I'd like an exact copy of every line from the start of the entries below through the line containing "relocated,tape/black,(622 428 692", please.
::: Source records
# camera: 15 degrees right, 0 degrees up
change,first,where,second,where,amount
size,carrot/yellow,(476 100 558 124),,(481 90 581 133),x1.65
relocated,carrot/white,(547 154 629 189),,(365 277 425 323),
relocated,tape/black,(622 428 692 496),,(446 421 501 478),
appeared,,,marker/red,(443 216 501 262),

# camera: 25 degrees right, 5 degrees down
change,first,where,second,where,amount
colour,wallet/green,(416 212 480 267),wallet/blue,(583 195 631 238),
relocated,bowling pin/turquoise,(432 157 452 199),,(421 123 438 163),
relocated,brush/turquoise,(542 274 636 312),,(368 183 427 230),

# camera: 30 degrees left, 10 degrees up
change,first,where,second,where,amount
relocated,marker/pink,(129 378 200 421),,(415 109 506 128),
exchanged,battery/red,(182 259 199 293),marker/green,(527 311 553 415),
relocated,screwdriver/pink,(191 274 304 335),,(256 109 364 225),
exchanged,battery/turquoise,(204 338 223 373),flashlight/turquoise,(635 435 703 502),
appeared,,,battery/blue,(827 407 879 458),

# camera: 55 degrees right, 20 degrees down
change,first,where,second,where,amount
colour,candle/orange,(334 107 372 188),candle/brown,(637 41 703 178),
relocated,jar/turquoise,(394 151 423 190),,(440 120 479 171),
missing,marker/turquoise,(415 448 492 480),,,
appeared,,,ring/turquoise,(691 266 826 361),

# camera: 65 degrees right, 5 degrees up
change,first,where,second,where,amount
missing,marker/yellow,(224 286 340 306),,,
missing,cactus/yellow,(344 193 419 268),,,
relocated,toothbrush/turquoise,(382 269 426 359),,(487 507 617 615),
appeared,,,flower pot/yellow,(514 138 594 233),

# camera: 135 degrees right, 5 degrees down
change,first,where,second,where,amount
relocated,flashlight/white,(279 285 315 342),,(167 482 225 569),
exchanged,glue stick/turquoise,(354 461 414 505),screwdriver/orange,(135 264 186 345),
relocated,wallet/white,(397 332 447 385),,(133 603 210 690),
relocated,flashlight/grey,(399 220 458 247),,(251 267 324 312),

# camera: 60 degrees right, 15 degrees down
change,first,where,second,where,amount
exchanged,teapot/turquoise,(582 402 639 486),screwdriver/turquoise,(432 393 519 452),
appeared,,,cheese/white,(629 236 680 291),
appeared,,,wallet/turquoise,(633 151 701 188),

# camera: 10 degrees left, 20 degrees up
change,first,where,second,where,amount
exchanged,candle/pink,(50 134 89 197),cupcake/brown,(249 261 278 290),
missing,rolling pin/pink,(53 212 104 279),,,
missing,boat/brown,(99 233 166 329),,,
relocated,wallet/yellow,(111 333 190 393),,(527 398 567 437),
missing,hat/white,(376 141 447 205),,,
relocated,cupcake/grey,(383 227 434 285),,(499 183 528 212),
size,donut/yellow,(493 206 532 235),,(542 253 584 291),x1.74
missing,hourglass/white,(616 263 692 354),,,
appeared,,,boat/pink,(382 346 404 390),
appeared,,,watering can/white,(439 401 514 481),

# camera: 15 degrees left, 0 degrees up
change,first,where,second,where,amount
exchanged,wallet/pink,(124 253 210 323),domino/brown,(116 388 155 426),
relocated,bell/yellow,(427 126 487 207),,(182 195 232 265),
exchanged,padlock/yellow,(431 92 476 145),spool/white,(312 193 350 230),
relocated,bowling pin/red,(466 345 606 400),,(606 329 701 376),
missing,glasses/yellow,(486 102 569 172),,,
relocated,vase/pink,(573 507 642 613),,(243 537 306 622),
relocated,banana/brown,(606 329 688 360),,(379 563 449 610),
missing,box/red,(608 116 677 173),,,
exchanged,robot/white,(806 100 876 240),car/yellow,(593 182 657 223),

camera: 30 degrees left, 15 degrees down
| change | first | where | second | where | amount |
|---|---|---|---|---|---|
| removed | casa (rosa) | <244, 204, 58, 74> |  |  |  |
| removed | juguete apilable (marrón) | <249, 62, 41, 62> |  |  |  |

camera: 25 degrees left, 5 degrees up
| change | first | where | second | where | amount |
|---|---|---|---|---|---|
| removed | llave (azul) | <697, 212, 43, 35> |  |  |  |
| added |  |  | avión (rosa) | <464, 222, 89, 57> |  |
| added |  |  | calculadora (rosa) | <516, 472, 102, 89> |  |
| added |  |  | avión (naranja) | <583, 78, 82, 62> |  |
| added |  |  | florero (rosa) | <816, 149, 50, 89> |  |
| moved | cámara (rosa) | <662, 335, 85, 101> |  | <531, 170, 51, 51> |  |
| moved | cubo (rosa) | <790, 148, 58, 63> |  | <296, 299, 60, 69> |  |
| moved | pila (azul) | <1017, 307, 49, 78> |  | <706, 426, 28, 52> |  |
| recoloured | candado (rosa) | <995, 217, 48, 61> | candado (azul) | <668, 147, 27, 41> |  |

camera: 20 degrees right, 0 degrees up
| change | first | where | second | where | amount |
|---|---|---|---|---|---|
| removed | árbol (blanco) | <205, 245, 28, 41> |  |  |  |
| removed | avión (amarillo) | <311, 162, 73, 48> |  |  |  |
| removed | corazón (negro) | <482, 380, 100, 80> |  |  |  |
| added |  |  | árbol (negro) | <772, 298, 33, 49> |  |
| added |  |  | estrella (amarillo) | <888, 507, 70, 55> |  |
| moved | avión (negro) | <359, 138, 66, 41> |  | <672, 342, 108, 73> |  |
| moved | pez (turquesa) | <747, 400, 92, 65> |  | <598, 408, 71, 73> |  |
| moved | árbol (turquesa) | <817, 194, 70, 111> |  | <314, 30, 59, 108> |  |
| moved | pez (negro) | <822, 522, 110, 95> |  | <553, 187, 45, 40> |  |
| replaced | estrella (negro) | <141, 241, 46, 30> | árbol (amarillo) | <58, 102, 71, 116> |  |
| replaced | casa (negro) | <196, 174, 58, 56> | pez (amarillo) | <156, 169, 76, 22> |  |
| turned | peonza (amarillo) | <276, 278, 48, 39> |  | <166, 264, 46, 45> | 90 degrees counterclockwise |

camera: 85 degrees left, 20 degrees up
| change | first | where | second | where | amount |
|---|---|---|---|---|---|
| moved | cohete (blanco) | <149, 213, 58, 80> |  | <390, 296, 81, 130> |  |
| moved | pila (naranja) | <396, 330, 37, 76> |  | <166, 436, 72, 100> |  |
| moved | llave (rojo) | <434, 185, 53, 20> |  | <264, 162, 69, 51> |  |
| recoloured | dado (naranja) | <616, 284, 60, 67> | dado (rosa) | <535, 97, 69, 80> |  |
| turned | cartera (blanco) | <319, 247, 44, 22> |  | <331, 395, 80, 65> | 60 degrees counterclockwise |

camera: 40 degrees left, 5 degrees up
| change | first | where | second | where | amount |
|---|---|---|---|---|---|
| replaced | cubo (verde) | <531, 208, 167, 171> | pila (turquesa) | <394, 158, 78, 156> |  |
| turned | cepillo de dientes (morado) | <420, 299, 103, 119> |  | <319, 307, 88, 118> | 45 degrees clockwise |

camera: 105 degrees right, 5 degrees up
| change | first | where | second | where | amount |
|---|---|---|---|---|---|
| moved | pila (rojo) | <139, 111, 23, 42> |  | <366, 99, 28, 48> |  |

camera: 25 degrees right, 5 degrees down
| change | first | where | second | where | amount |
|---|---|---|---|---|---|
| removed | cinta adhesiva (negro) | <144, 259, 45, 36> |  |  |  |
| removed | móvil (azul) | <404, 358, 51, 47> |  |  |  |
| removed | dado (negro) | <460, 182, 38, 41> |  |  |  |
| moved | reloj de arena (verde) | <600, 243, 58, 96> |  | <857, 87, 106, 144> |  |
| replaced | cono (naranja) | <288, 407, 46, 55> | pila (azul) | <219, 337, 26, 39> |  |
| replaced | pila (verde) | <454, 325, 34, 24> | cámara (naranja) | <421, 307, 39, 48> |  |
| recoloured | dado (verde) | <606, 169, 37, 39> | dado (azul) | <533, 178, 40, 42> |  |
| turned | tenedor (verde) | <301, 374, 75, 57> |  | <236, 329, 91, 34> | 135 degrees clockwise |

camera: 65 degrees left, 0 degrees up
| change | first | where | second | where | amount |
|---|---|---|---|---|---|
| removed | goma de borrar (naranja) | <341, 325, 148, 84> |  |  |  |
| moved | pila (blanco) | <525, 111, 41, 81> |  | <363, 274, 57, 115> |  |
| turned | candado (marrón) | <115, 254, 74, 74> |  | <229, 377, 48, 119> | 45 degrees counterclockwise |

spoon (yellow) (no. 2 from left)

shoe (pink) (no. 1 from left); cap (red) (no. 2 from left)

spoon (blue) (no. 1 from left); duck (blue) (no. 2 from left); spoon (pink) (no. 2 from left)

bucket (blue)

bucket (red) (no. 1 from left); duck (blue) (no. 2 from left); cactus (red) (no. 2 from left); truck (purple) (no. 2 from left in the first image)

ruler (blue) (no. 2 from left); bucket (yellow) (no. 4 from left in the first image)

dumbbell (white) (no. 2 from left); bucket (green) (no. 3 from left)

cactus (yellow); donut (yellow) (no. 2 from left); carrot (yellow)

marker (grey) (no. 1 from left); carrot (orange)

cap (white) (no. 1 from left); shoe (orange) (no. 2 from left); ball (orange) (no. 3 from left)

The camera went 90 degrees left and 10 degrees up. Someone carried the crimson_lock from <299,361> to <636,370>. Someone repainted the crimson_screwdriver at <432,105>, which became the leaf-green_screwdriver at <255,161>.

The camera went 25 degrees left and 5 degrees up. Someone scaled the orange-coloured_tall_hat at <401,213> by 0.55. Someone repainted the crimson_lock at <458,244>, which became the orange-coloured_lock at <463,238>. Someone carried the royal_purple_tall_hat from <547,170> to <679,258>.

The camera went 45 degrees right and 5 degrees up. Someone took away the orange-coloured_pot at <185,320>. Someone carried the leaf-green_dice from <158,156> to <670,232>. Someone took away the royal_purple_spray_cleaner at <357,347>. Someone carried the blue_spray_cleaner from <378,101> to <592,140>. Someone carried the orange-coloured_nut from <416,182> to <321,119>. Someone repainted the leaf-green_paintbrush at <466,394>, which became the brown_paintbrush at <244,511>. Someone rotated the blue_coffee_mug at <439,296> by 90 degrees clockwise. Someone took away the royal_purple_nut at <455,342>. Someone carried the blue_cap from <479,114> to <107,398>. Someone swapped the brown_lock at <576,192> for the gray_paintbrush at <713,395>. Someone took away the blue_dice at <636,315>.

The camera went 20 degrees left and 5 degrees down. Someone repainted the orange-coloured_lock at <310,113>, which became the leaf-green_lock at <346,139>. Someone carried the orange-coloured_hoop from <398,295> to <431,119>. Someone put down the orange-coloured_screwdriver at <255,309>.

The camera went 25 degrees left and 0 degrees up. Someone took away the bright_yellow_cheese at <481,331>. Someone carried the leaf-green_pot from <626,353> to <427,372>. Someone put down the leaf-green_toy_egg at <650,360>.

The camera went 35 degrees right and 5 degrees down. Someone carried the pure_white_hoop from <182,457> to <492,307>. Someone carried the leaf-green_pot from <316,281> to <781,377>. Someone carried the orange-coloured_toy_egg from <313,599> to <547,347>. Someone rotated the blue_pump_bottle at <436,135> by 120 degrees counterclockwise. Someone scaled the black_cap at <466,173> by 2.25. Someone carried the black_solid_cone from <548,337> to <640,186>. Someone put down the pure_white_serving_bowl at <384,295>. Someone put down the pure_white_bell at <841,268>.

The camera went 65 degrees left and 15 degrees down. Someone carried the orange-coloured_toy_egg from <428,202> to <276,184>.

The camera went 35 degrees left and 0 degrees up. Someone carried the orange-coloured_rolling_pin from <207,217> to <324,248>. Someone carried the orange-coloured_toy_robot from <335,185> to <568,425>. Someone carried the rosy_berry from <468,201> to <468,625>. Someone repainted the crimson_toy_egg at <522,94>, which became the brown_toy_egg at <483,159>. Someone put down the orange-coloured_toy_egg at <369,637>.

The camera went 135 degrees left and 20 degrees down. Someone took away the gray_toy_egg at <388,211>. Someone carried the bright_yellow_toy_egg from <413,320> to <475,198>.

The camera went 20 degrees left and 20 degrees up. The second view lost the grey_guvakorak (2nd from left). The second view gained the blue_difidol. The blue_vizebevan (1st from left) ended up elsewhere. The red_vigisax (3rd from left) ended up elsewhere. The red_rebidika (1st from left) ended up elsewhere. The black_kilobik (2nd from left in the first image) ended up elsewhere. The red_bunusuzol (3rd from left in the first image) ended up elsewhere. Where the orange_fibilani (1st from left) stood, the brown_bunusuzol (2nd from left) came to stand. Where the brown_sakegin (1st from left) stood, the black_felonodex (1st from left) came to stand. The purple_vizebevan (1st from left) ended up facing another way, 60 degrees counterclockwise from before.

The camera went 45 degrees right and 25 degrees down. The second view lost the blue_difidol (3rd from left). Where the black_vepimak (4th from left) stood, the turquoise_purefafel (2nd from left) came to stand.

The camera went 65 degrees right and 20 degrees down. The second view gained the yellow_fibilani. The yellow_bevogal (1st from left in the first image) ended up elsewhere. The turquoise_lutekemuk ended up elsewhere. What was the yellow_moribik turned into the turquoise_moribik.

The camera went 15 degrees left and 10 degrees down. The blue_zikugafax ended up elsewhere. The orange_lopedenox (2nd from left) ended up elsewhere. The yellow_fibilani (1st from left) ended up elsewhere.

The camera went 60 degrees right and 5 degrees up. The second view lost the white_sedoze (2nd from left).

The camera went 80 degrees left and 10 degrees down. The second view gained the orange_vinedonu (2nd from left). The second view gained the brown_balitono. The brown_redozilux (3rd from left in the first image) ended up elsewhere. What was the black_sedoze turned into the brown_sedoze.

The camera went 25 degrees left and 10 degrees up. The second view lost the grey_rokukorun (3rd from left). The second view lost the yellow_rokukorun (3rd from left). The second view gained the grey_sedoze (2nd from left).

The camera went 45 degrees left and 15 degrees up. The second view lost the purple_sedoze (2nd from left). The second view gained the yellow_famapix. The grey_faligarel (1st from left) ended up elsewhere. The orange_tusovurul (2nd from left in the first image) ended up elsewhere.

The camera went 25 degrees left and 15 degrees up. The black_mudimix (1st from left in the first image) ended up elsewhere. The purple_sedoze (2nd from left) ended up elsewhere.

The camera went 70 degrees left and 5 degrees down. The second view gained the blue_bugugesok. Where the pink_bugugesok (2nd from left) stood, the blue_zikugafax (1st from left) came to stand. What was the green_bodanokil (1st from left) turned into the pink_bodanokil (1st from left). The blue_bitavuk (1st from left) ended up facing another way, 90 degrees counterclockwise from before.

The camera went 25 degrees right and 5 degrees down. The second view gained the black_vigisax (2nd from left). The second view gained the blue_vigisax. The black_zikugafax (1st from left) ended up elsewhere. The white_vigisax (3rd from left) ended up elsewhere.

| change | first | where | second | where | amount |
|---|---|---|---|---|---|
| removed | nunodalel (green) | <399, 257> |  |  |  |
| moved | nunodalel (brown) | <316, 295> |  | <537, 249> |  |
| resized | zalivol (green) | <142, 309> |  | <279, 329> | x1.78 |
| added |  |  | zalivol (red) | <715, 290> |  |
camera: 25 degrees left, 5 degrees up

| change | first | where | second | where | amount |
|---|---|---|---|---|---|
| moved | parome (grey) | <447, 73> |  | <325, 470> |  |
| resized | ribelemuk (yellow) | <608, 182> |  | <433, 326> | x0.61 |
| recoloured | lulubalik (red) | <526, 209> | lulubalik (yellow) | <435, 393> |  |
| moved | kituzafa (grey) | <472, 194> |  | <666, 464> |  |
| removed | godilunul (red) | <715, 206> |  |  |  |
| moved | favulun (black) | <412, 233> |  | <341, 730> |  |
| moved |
::::::
Answer section:
# camera: 15 degrees right, 0 degrees up
change,first,where,second,where,amount
size,carrot/yellow,(476 100 558 124),,(481 90 581 133),x1.65
relocated,carrot/white,(547 154 629 189),,(365 277 425 323),
relocated,tape/black,(622 428 692 496),,(446 421 501 478),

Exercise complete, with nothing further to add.